** Opening Records to process block **

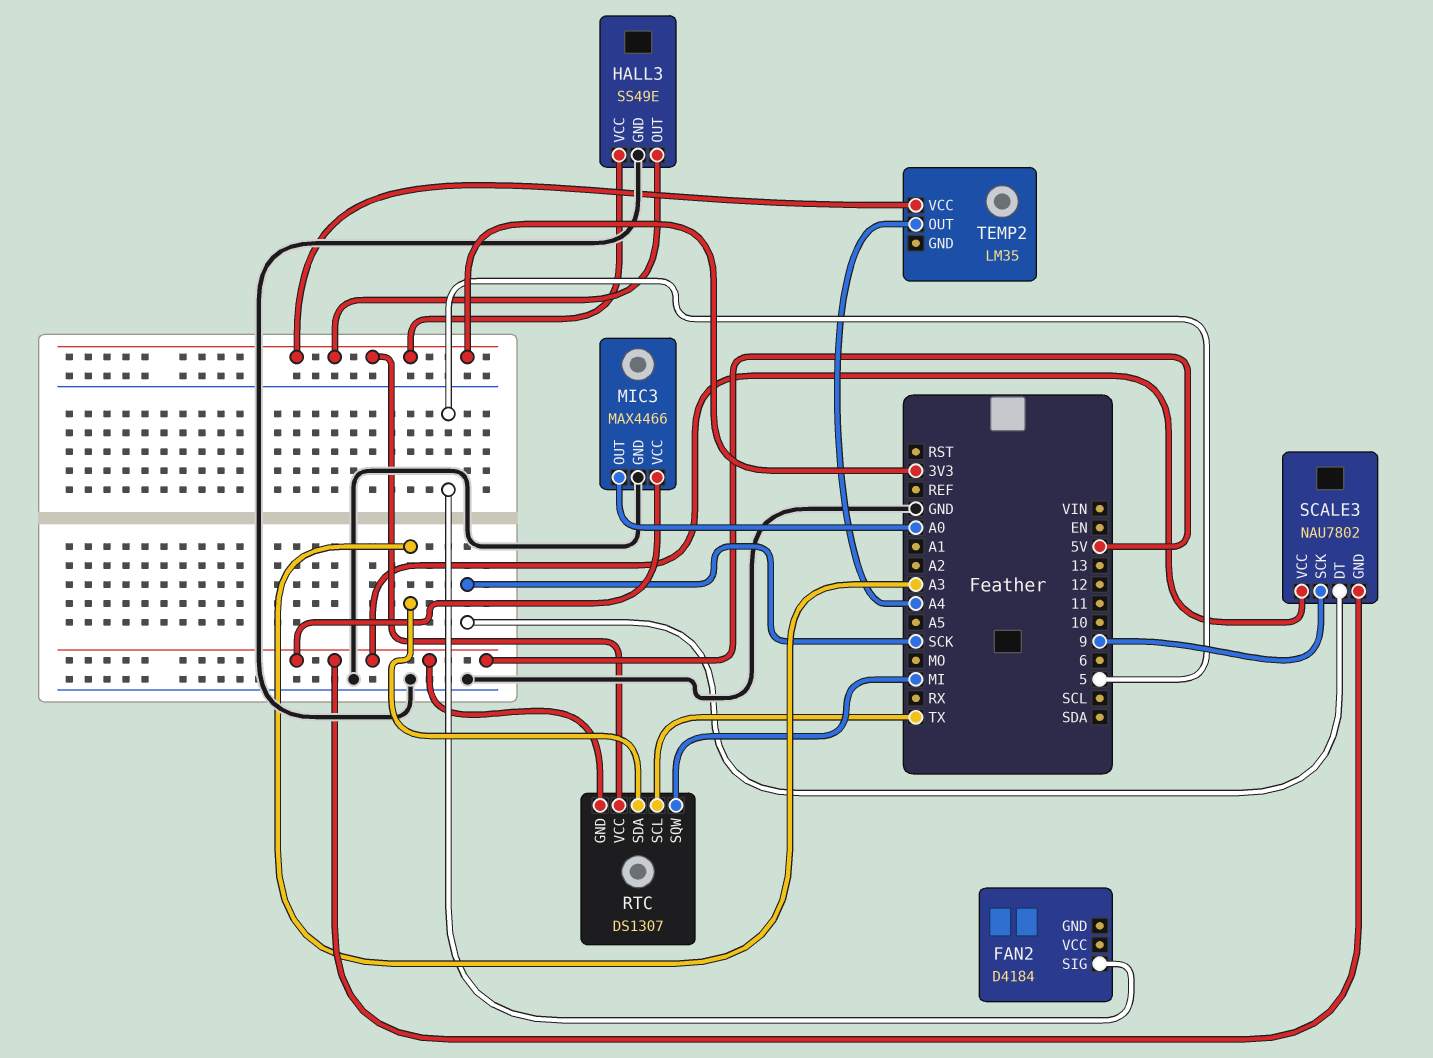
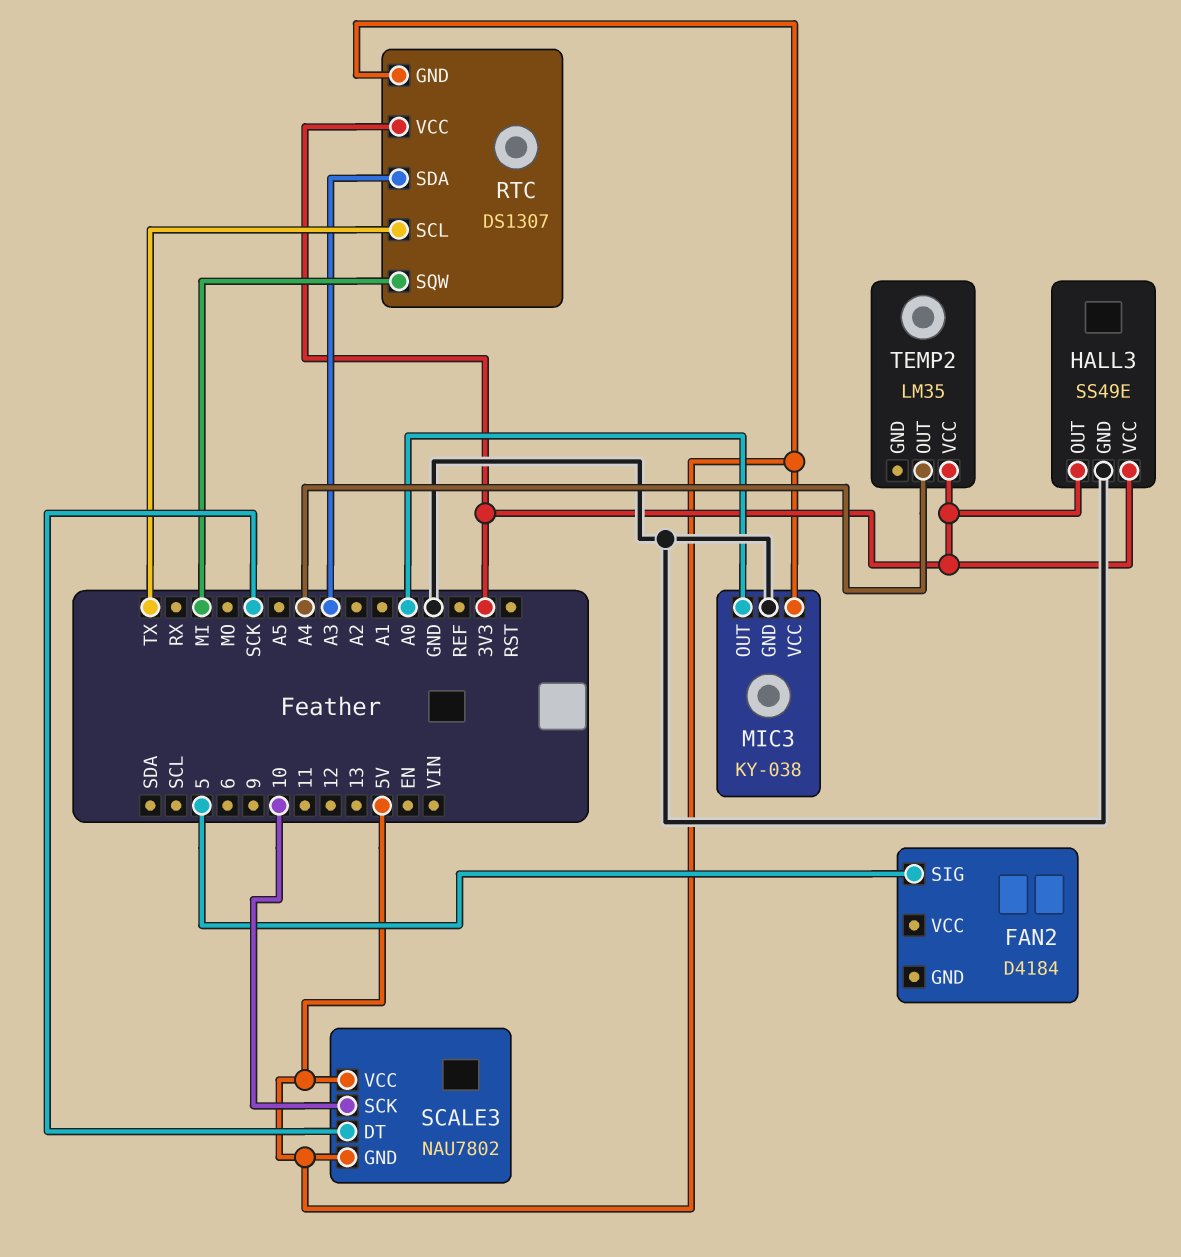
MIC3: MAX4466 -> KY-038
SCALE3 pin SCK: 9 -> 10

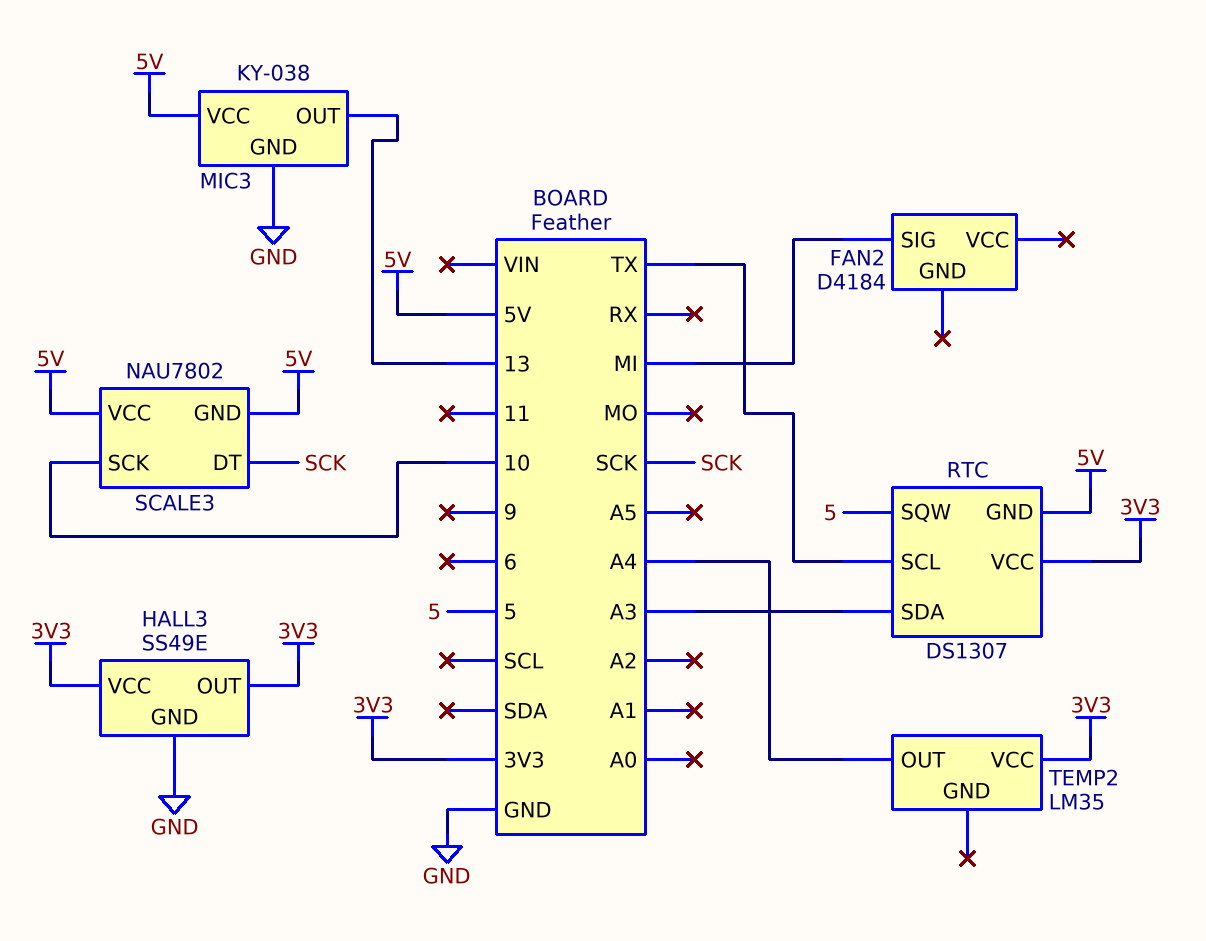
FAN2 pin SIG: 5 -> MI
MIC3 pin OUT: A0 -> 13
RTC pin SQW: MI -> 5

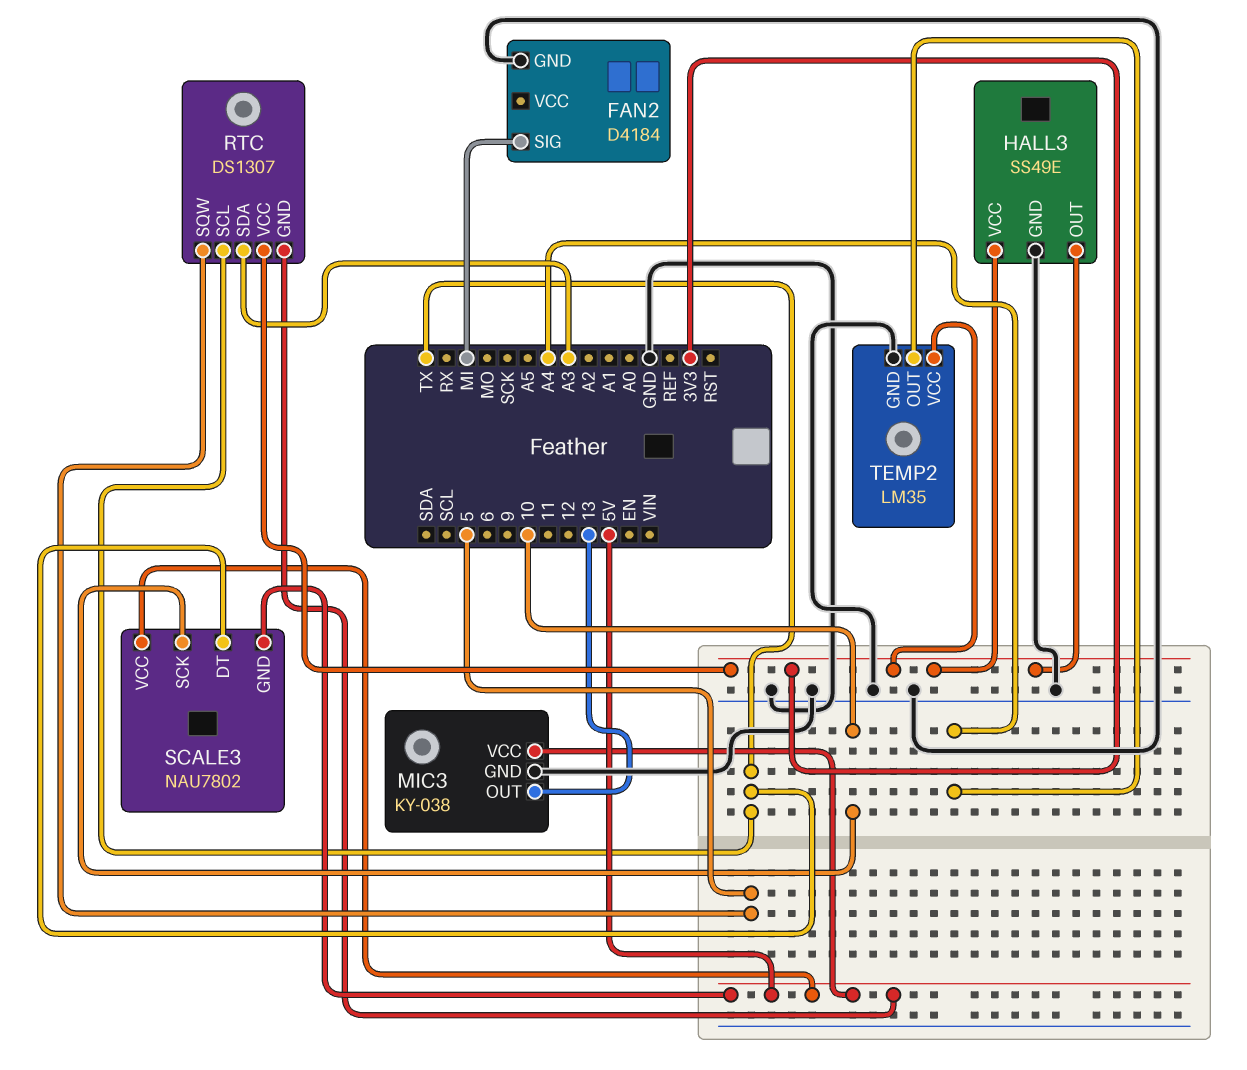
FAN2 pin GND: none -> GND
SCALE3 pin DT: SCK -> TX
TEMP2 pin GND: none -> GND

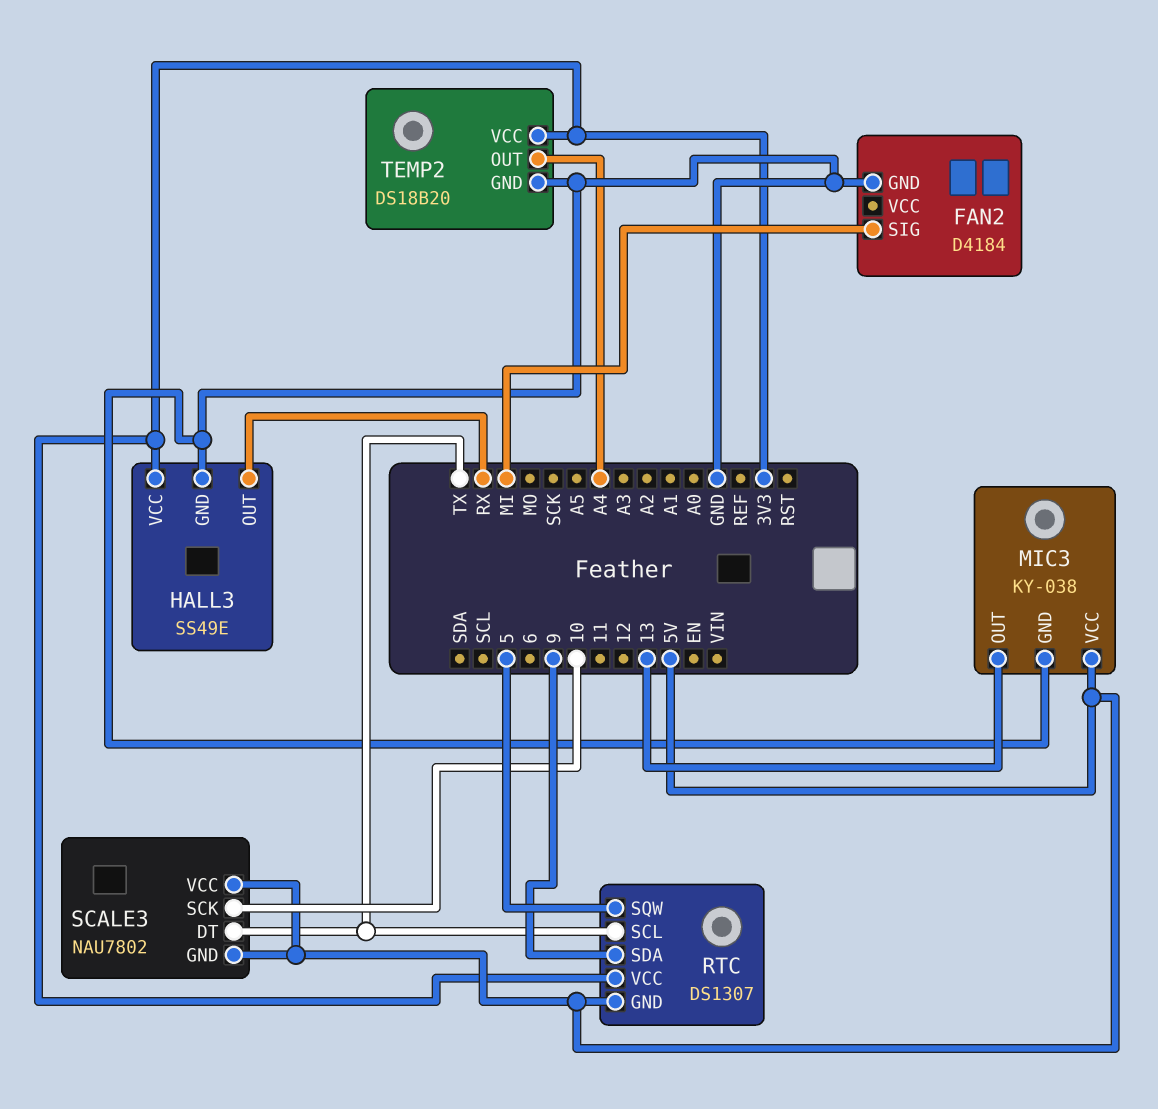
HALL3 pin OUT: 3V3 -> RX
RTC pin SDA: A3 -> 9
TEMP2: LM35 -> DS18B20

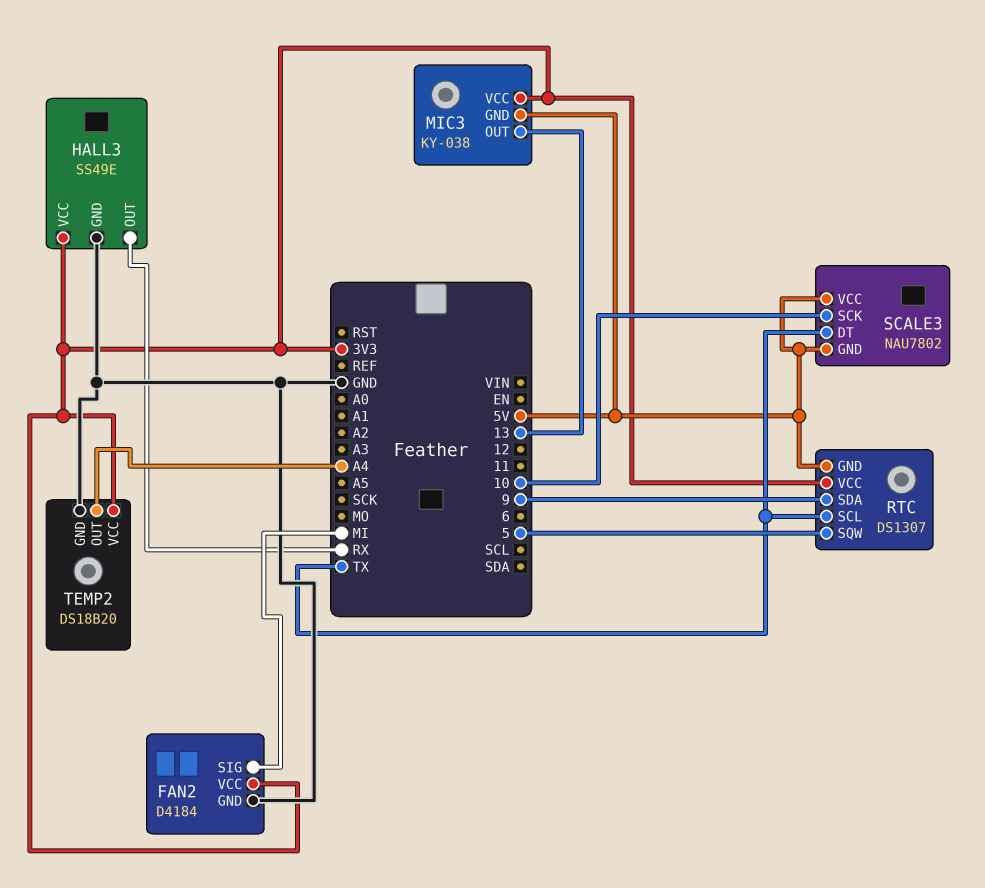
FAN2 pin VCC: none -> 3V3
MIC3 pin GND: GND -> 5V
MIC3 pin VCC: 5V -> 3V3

** Closing Records to process block **

**Action item**
With the pictures omitted, copy exactly the lines from the line that contains "RTC pin SQW: MI -> 5" through the end of the material.

**Result below**
RTC pin SQW: MI -> 5

FAN2 pin GND: none -> GND
SCALE3 pin DT: SCK -> TX
TEMP2 pin GND: none -> GND

HALL3 pin OUT: 3V3 -> RX
RTC pin SDA: A3 -> 9
TEMP2: LM35 -> DS18B20

FAN2 pin VCC: none -> 3V3
MIC3 pin GND: GND -> 5V
MIC3 pin VCC: 5V -> 3V3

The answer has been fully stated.